Where the material below has a line containing "change=spun; old=ciseaux (bleu);", start repeating exactly, and keep going through the line containing "change=exchanged; old=casque audio", with no other lines.

------ Given entries ------

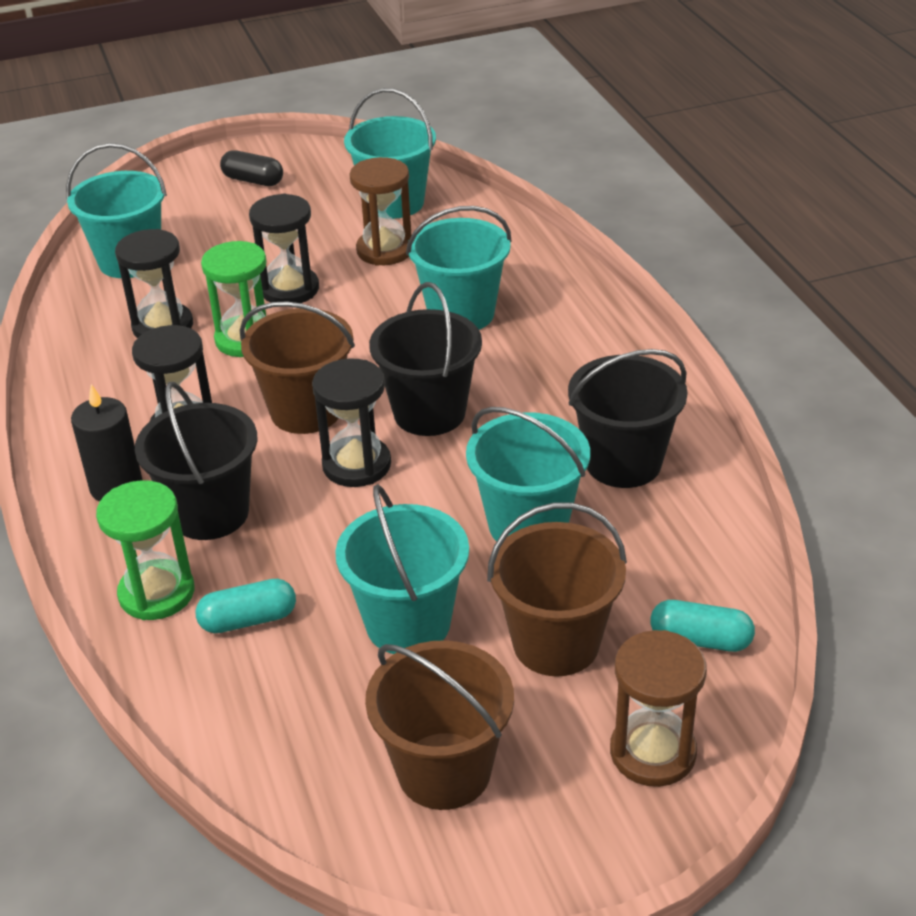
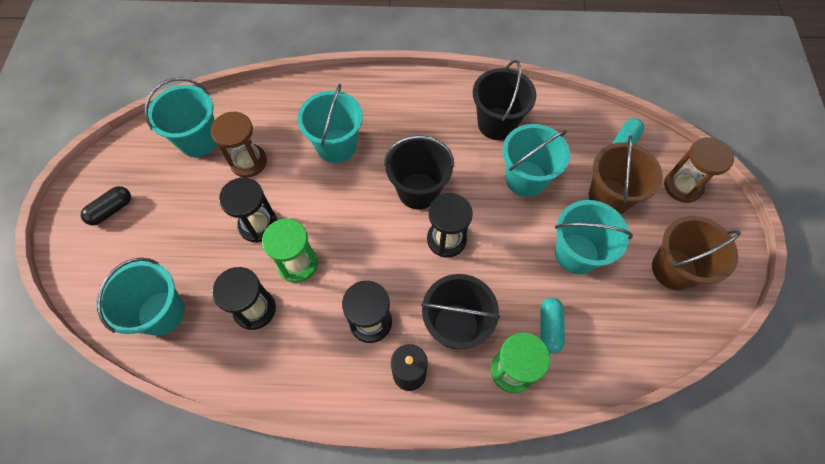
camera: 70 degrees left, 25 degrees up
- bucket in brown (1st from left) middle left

------
------ Given entries ------

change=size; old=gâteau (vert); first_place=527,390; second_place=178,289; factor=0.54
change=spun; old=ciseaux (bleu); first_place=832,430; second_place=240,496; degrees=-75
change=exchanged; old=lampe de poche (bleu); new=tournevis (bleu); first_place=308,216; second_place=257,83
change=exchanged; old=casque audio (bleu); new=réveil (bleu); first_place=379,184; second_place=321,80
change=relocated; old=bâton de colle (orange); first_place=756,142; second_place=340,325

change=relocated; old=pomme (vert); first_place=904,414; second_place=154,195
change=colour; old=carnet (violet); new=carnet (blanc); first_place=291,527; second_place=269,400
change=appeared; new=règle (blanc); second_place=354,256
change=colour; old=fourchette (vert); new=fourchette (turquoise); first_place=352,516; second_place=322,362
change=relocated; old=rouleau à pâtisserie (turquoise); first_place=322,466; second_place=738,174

------

Response to the task ▸
change=spun; old=ciseaux (bleu); first_place=832,430; second_place=240,496; degrees=-75
change=exchanged; old=lampe de poche (bleu); new=tournevis (bleu); first_place=308,216; second_place=257,83
change=exchanged; old=casque audio (bleu); new=réveil (bleu); first_place=379,184; second_place=321,80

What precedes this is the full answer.